START SOURCE INFORMATION

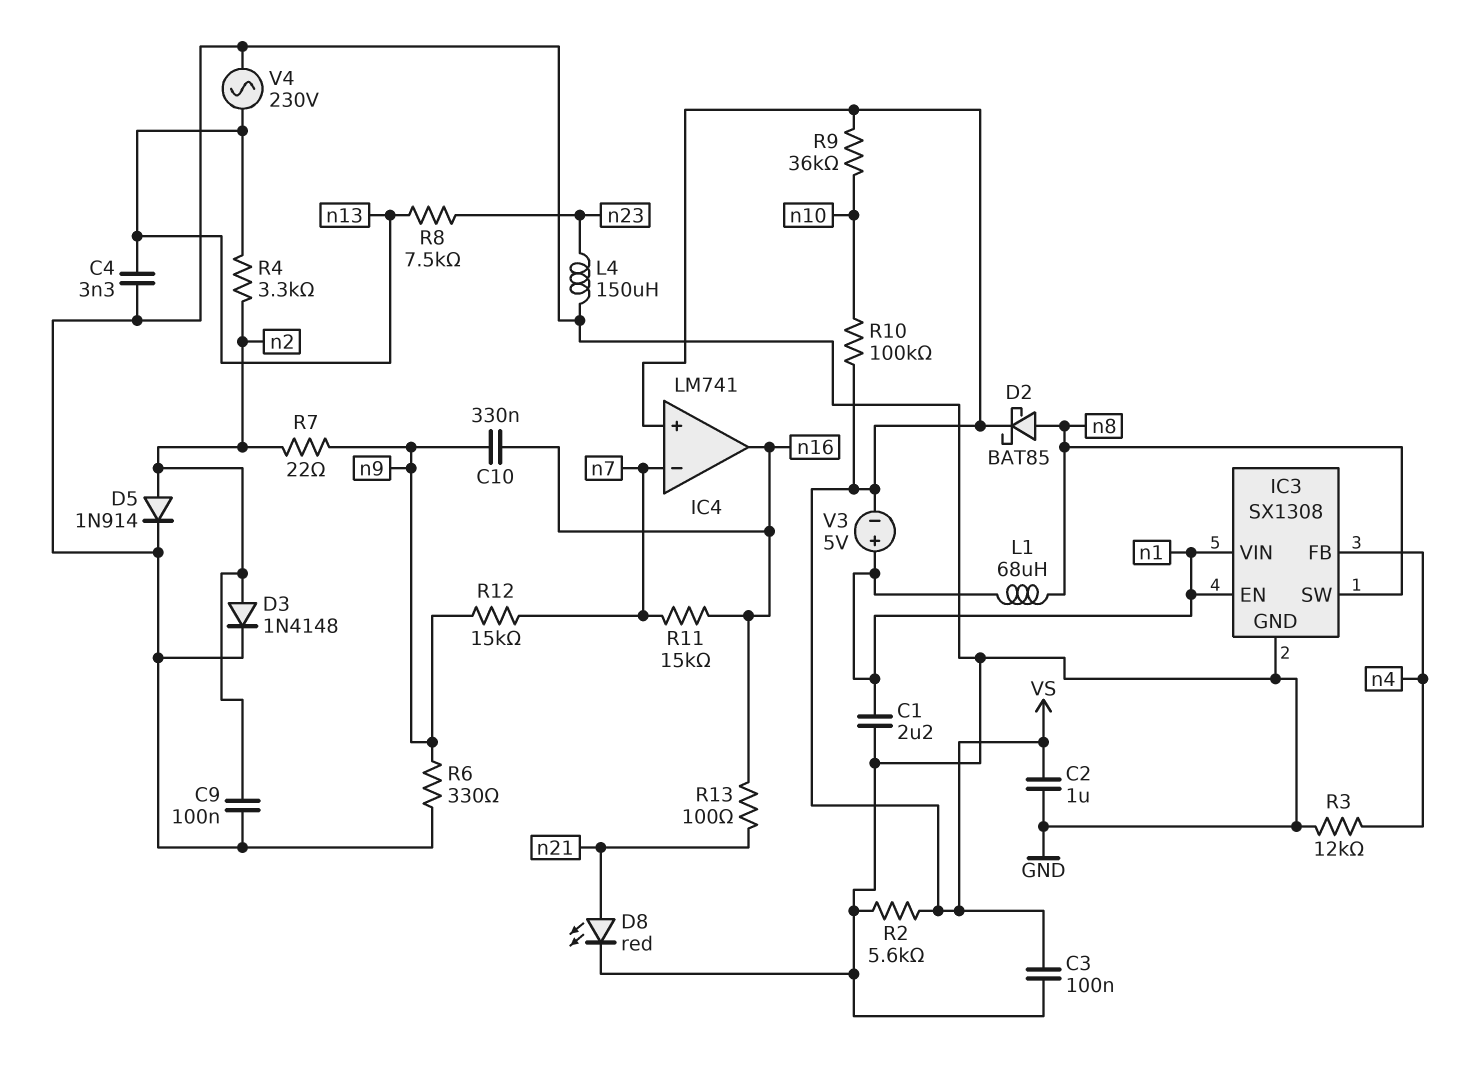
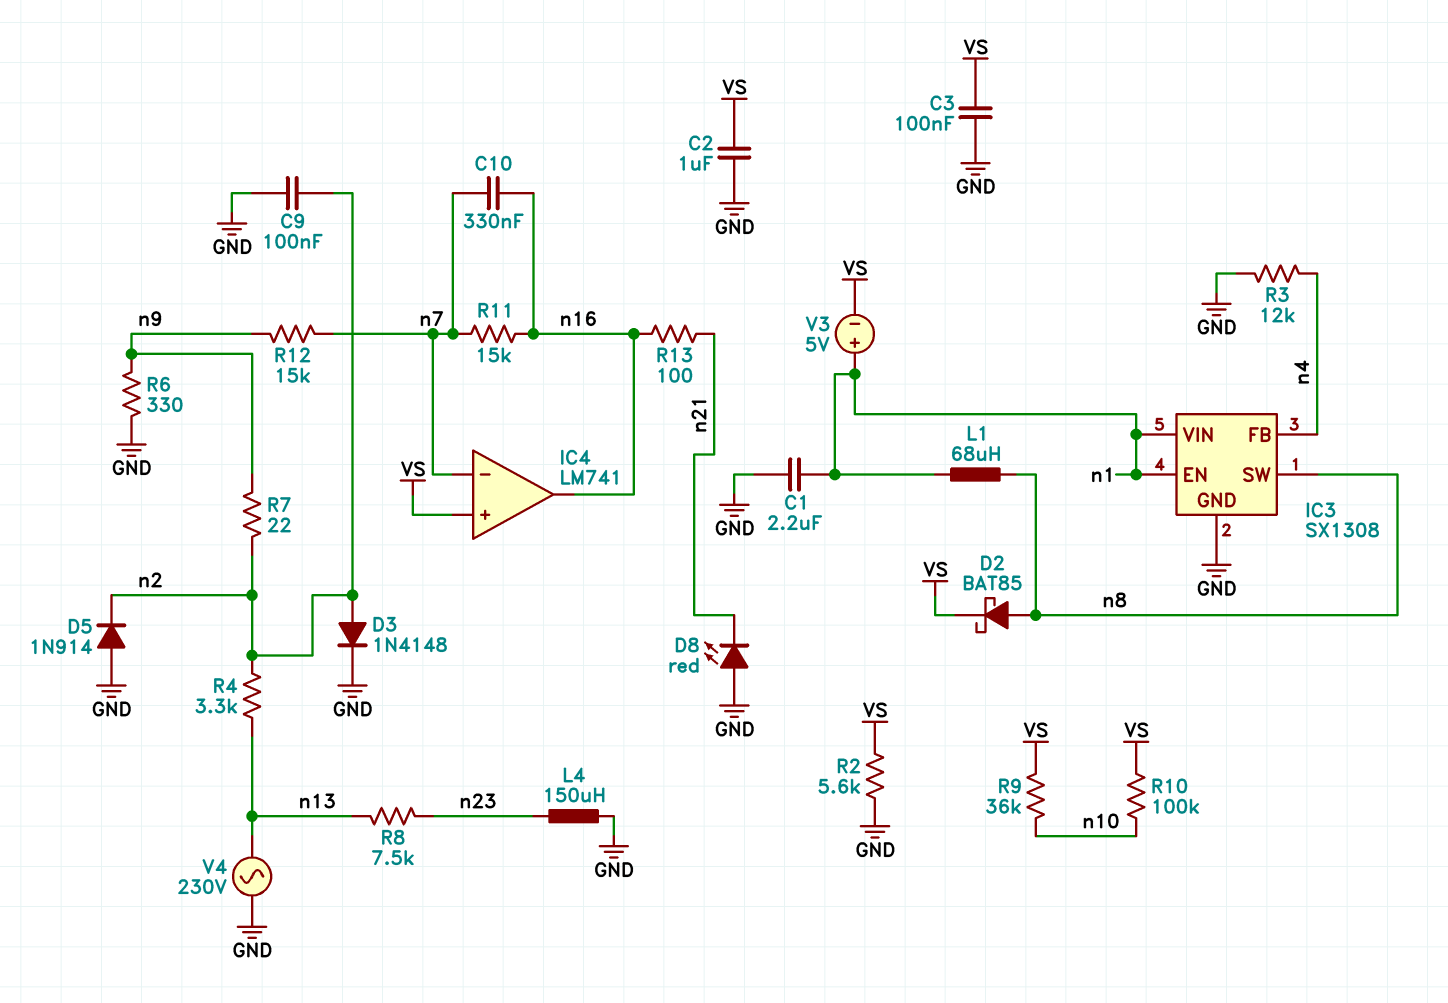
C4: 3.3nF (GND, n13) -> none
C10: 330nF (n9, n16) -> 330nF (n7, n16)
D5: diode 1N914 (A n2, K GND) -> diode 1N914 (A GND, K n2)
D8: LED red (A n21, K GND) -> LED red (A GND, K n21)

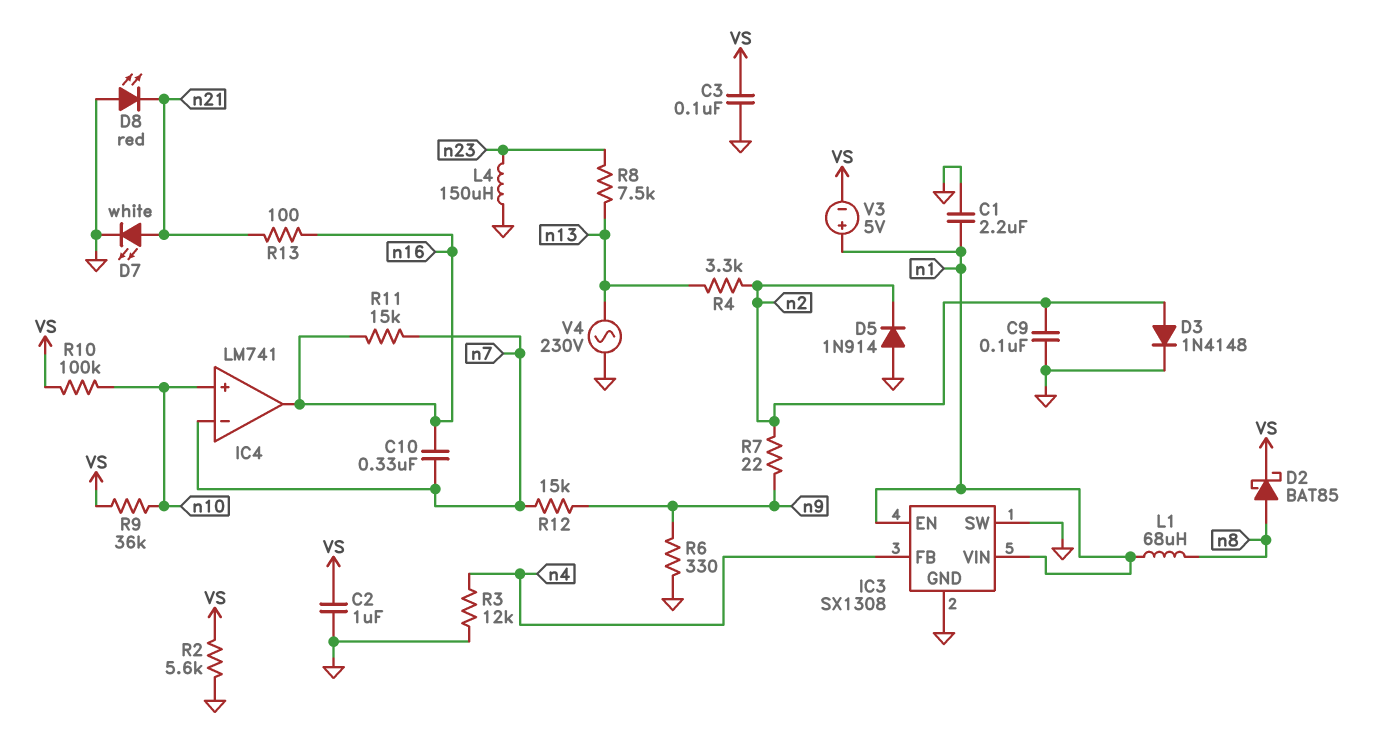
D7: none -> LED white (A n21, K GND)
IC3 pin SW: n8 -> GND
IC4 pin in+: VS -> n10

END SOURCE INFORMATION

▶ _DIRECTIONS FOR THIS TASK_
Line by line, write out the records above exactly, skipping the pictures.

▶ _ANSWER SECTION_
C4: 3.3nF (GND, n13) -> none
C10: 330nF (n9, n16) -> 330nF (n7, n16)
D5: diode 1N914 (A n2, K GND) -> diode 1N914 (A GND, K n2)
D8: LED red (A n21, K GND) -> LED red (A GND, K n21)

D7: none -> LED white (A n21, K GND)
IC3 pin SW: n8 -> GND
IC4 pin in+: VS -> n10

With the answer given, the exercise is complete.